— EXTRACTED RECORDS —
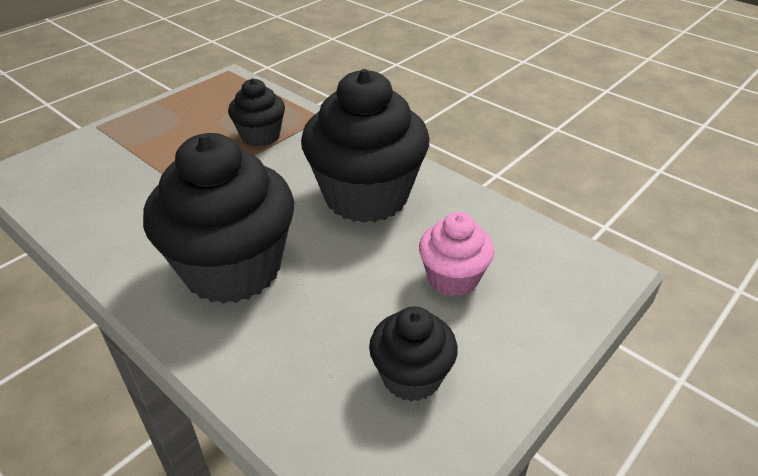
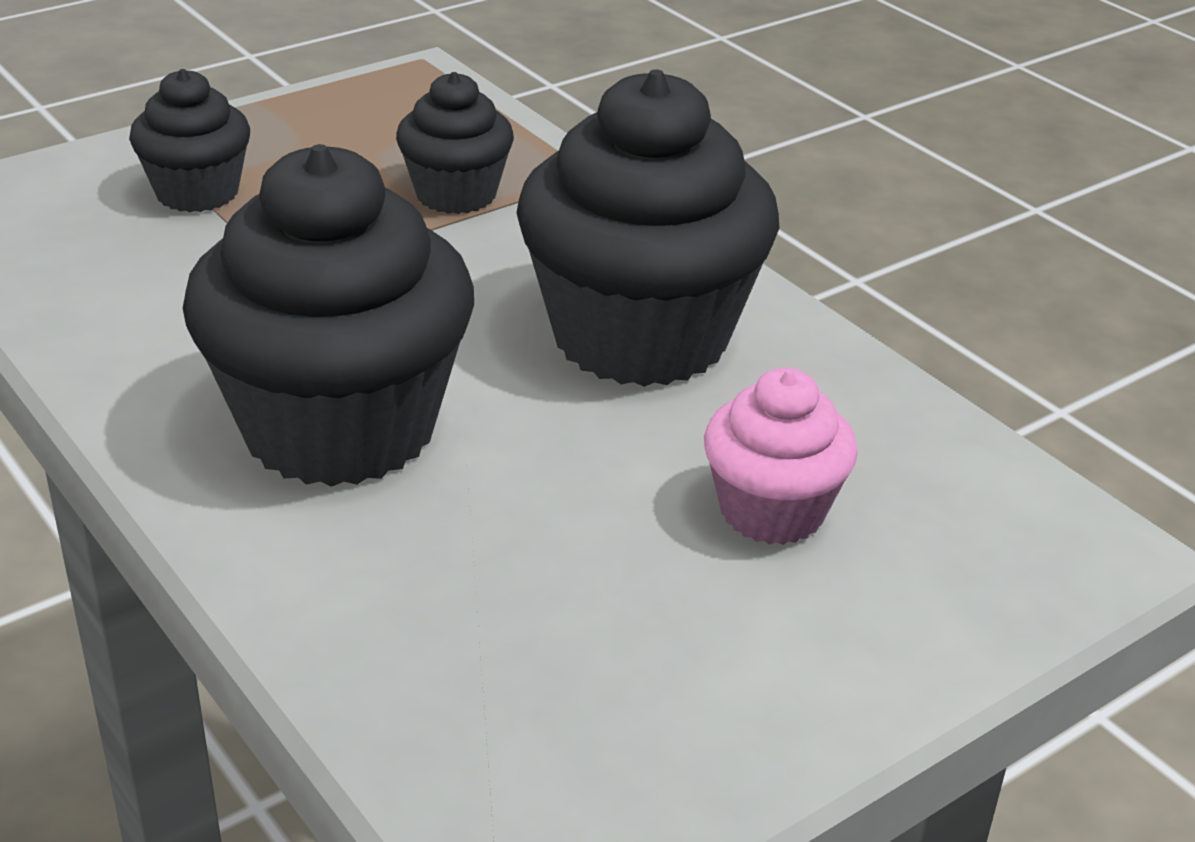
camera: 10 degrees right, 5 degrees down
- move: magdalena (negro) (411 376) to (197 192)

...

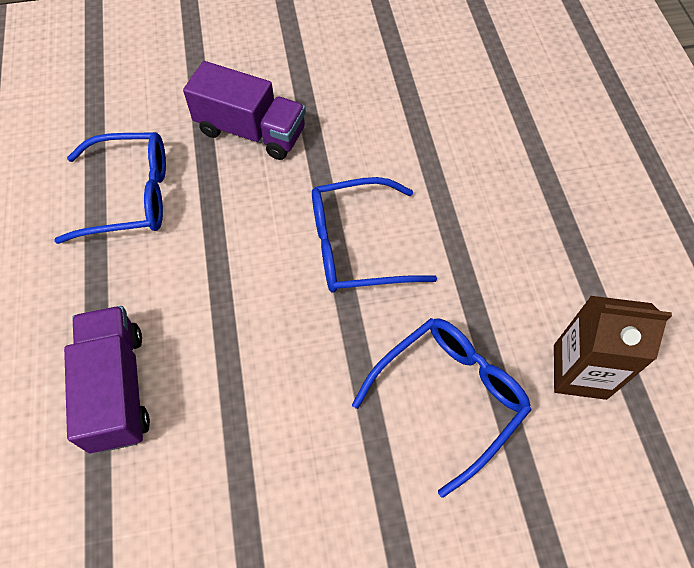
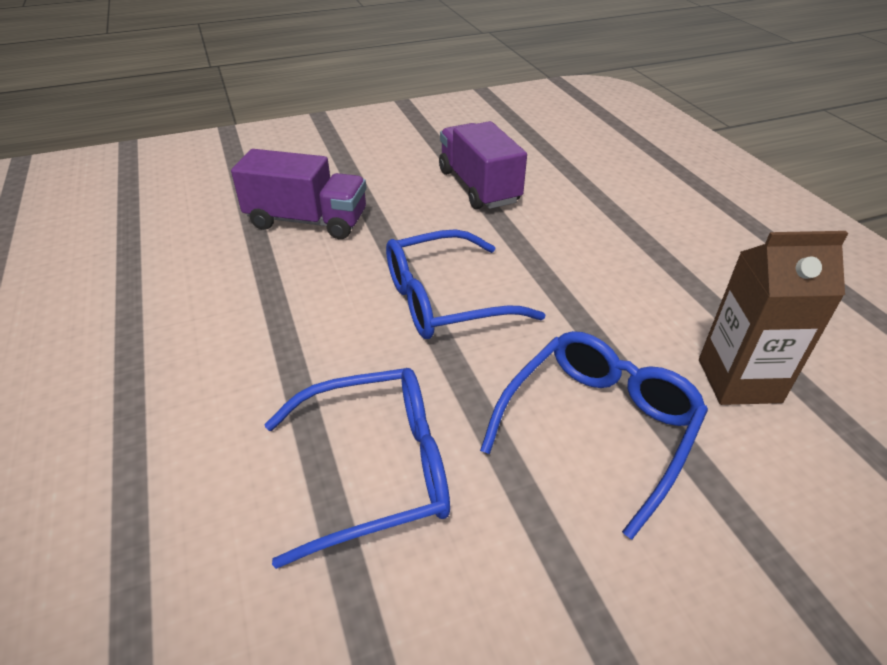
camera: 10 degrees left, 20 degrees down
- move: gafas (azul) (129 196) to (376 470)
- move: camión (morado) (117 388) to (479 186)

— TASK TO COMPLETE —
Going back over the entries above, copy word for word every line from the one that has "camera: 10 degrees right, 5 degrees down" on through the one that has "- move: magdalena".

— THE COMPLETED TASK —
camera: 10 degrees right, 5 degrees down
- move: magdalena (negro) (411 376) to (197 192)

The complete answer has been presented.